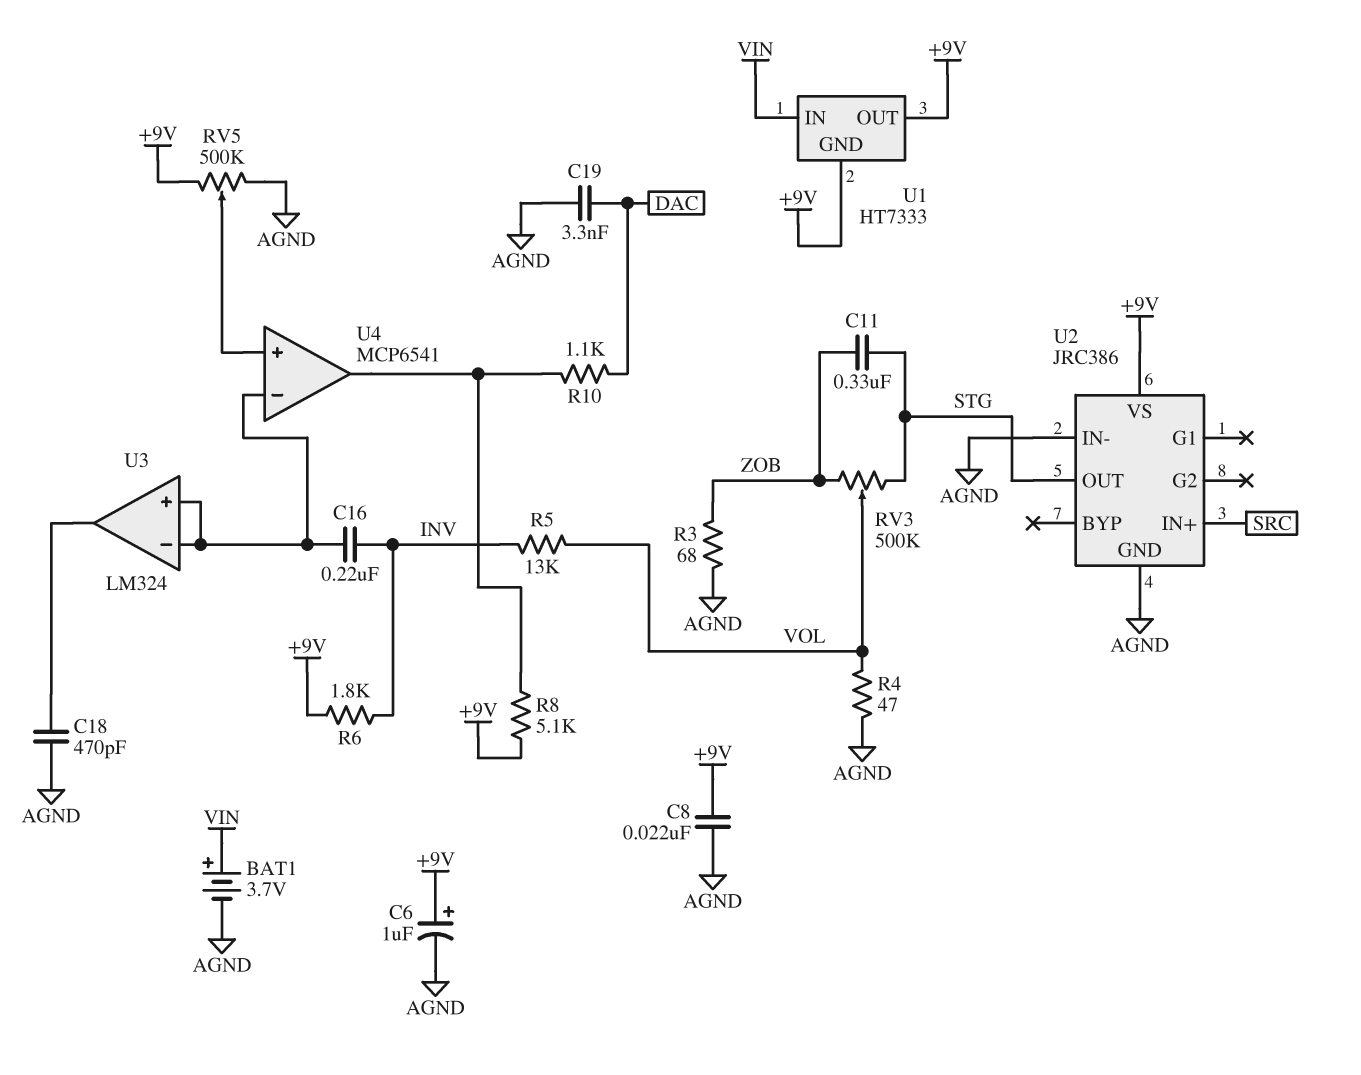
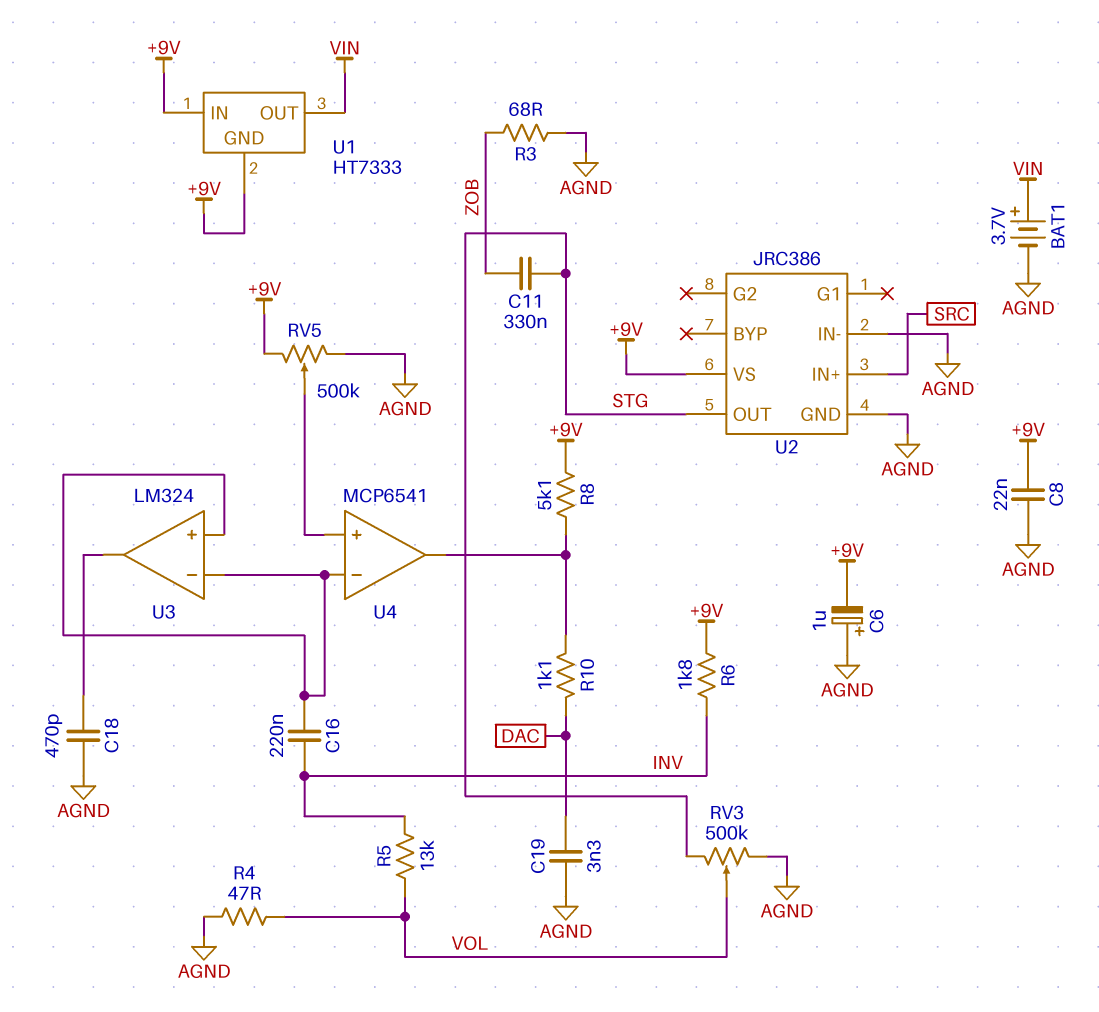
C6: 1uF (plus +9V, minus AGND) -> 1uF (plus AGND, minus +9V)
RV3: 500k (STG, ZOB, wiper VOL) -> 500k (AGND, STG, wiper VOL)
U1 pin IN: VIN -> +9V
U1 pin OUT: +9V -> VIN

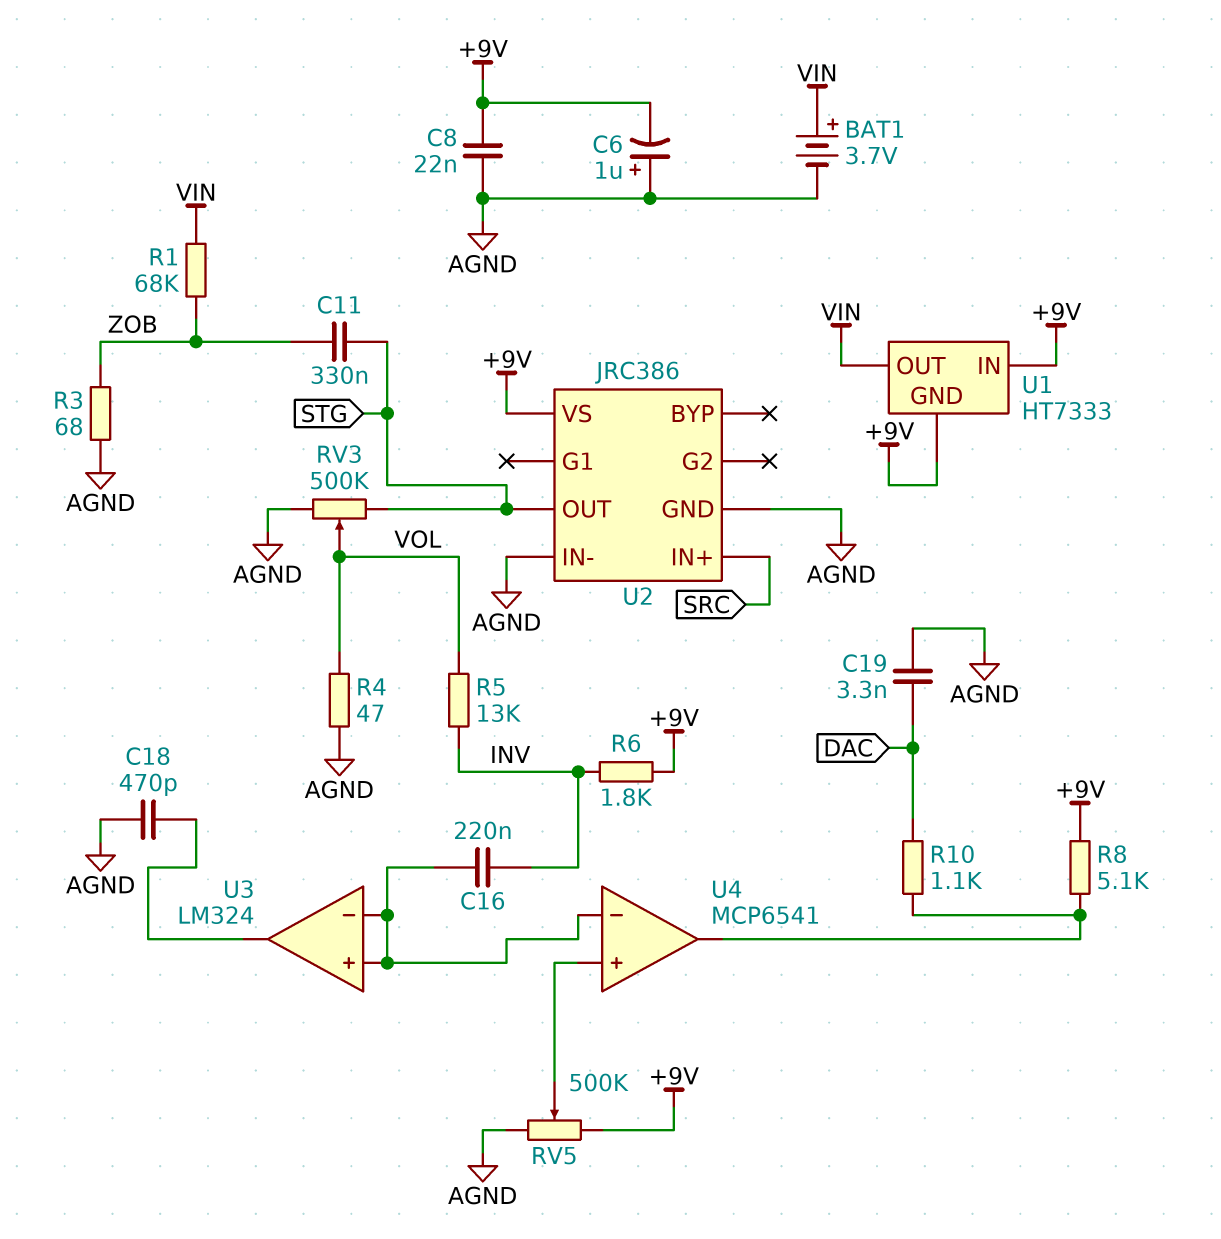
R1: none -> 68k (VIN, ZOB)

### ACTIVITY
Leaving out all pictures, transcribe the listing exactly.

### EXERCISE SOLUTION
C6: 1uF (plus +9V, minus AGND) -> 1uF (plus AGND, minus +9V)
RV3: 500k (STG, ZOB, wiper VOL) -> 500k (AGND, STG, wiper VOL)
U1 pin IN: VIN -> +9V
U1 pin OUT: +9V -> VIN

R1: none -> 68k (VIN, ZOB)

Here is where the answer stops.